What to work on:
Look through the data below and count each line where the word "VBAT" appears. Reply with the count alone.

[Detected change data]
##########

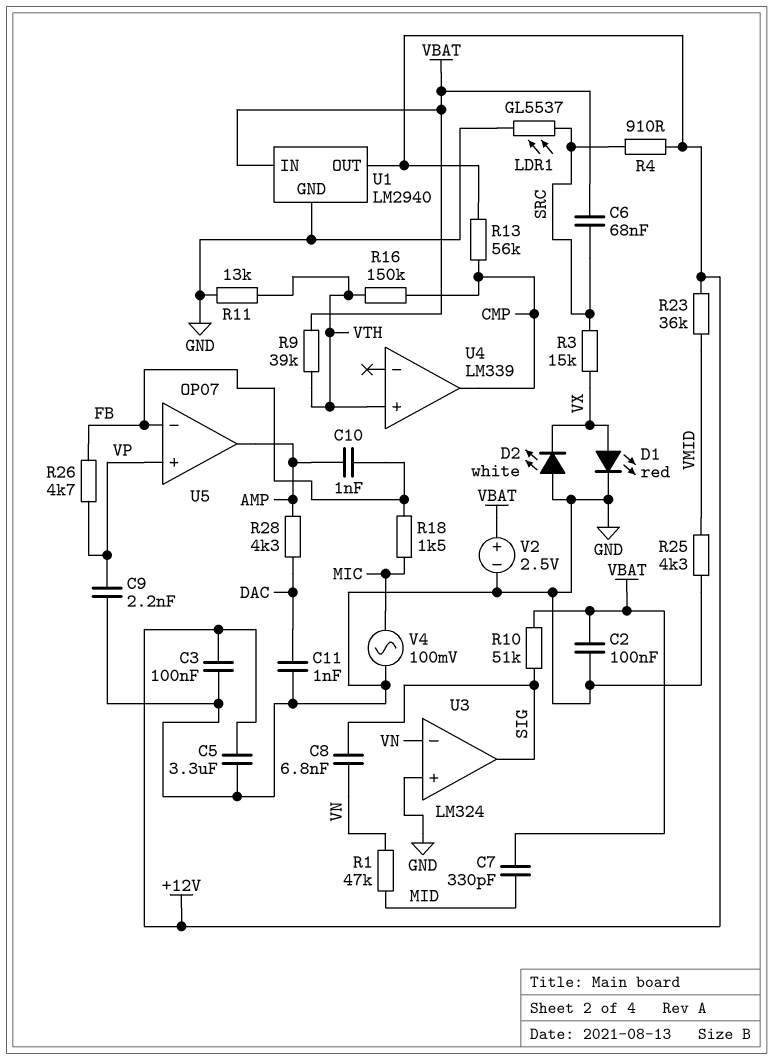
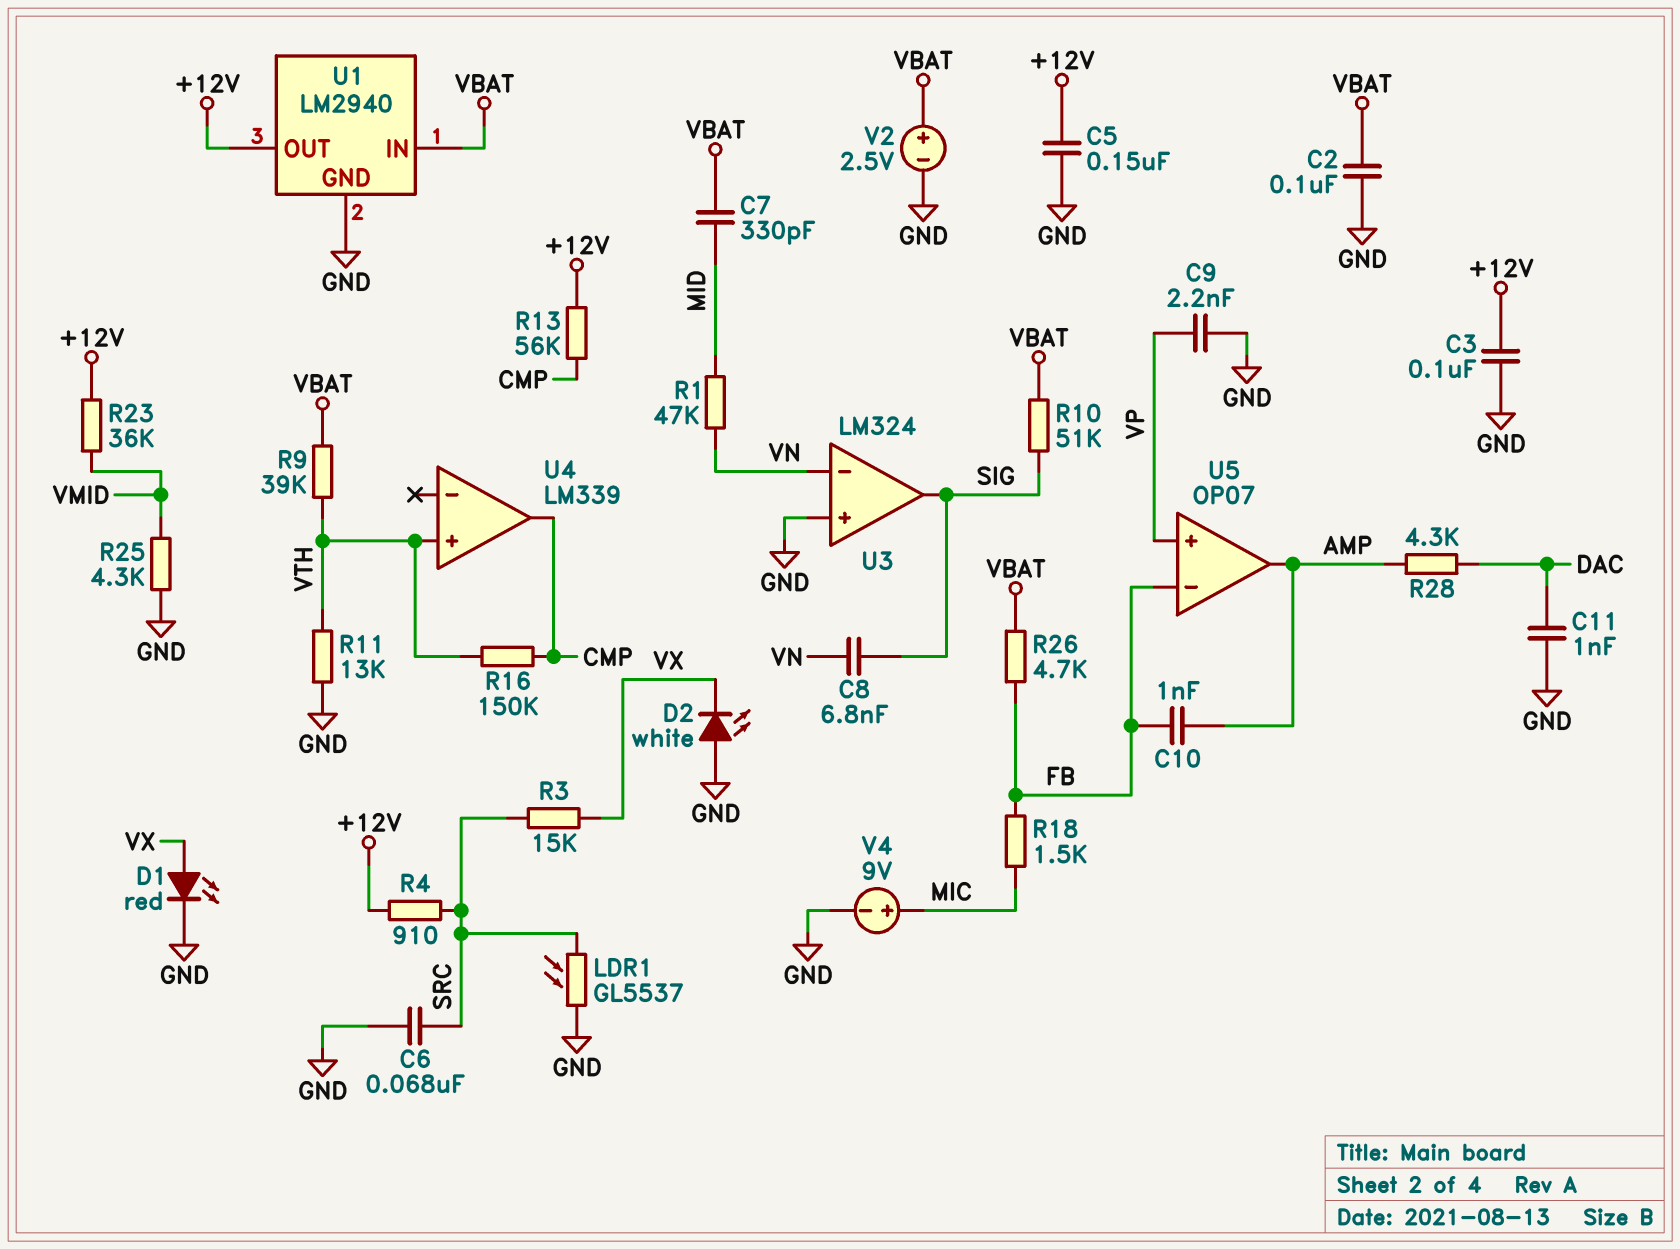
C5: 3.3uF (+12V, GND) -> 150nF (+12V, GND)
C6: 68nF (SRC, VBAT) -> 68nF (GND, SRC)
R26: 4.7k (FB, VP) -> 4.7k (FB, VBAT)
V4: AC 100mV (GND, MIC) -> 9V (plus MIC, minus GND)

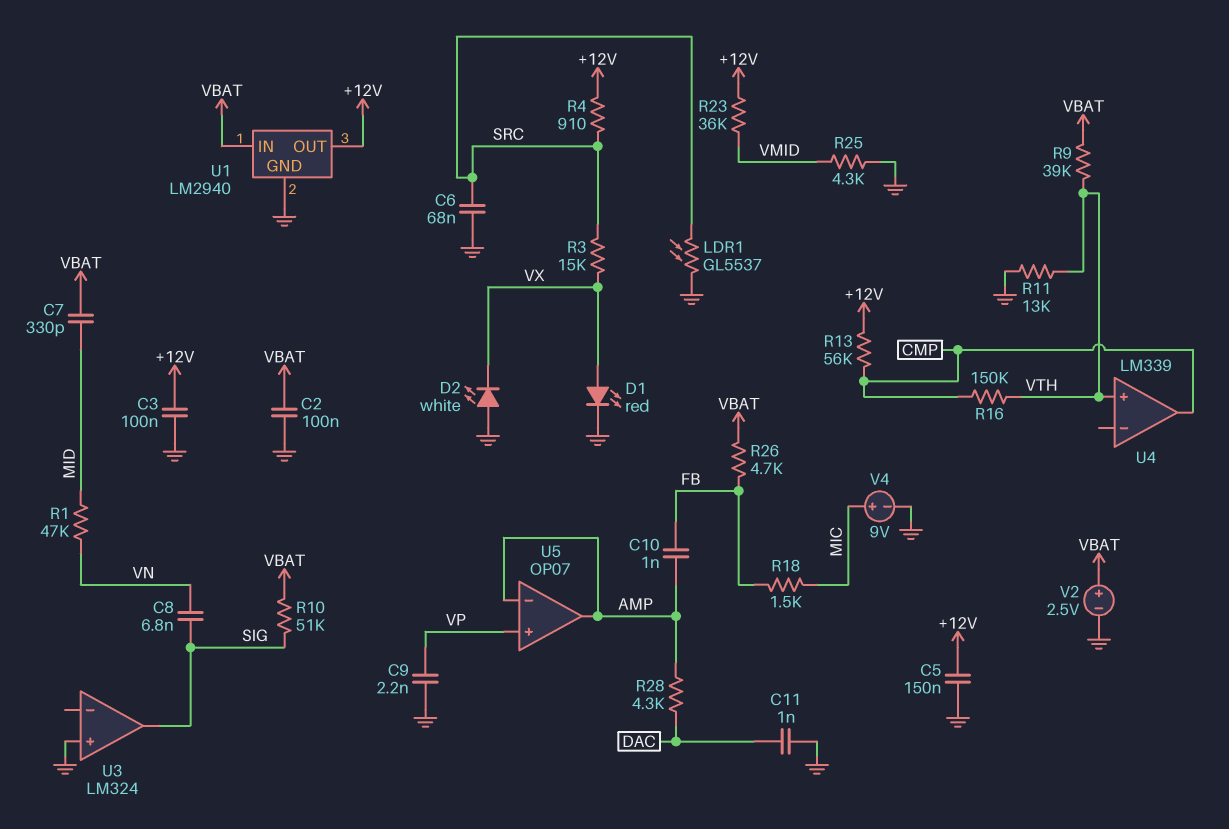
U3 pin in-: VN -> none
U5 pin in-: FB -> AMP

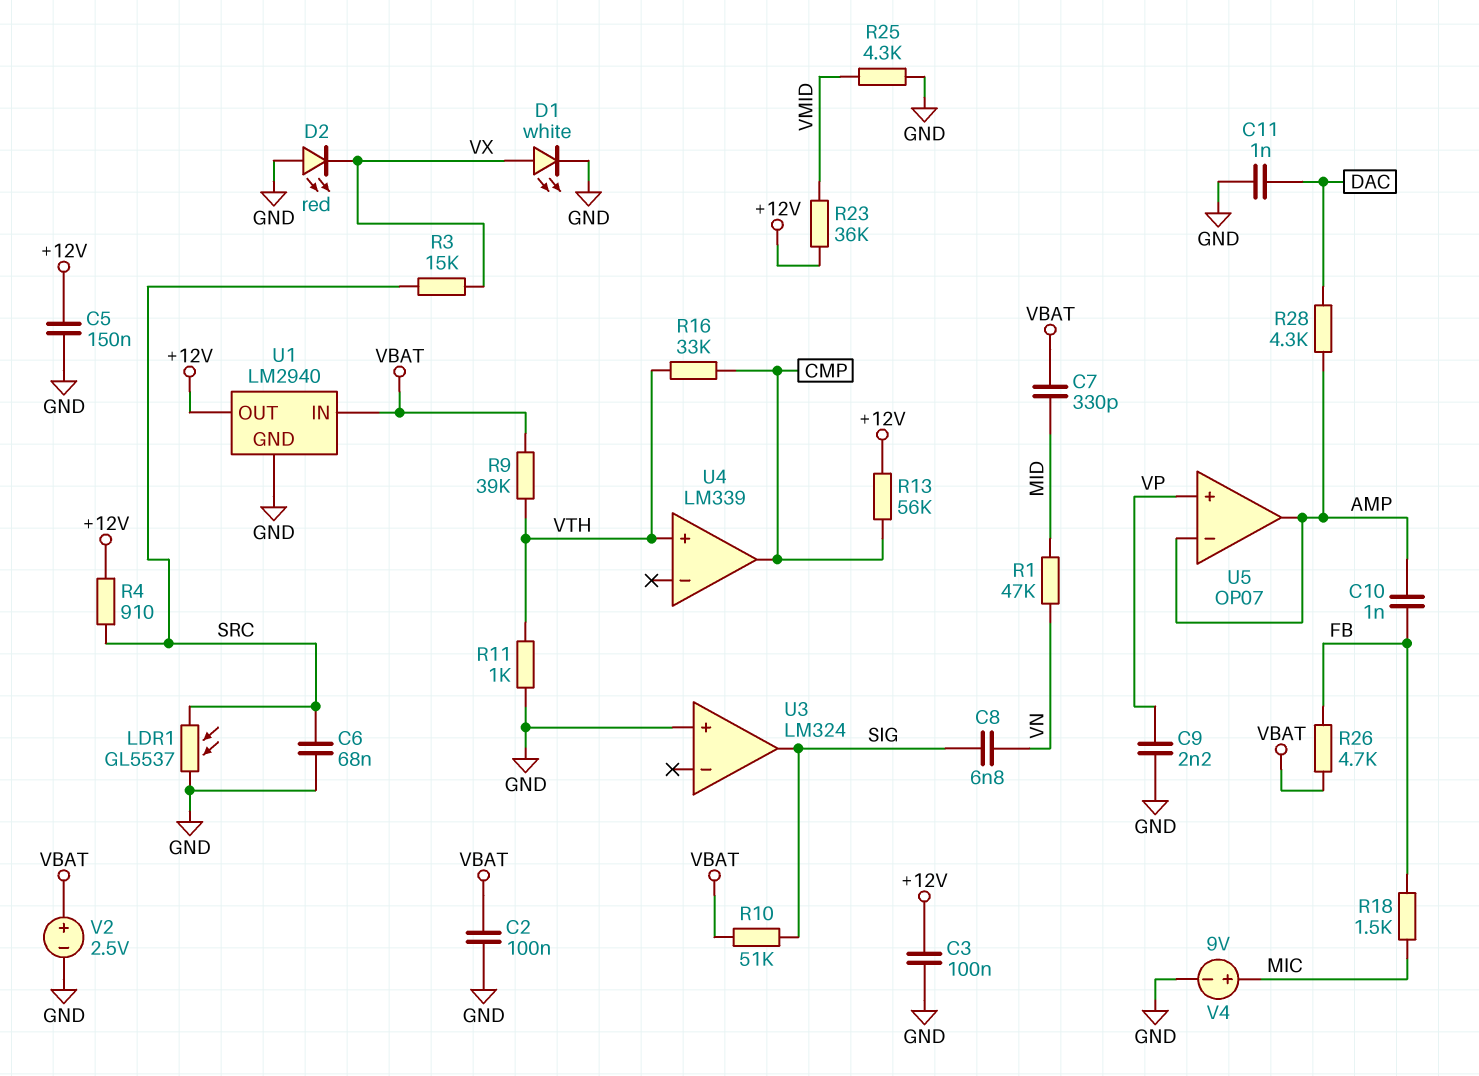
D1: LED red (A VX, K GND) -> LED white (A VX, K GND)
D2: LED white (A GND, K VX) -> LED red (A GND, K VX)
R11: 13k (GND, VTH) -> 1k (GND, VTH)
R16: 150k (CMP, VTH) -> 33k (CMP, VTH)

##########

Result:
2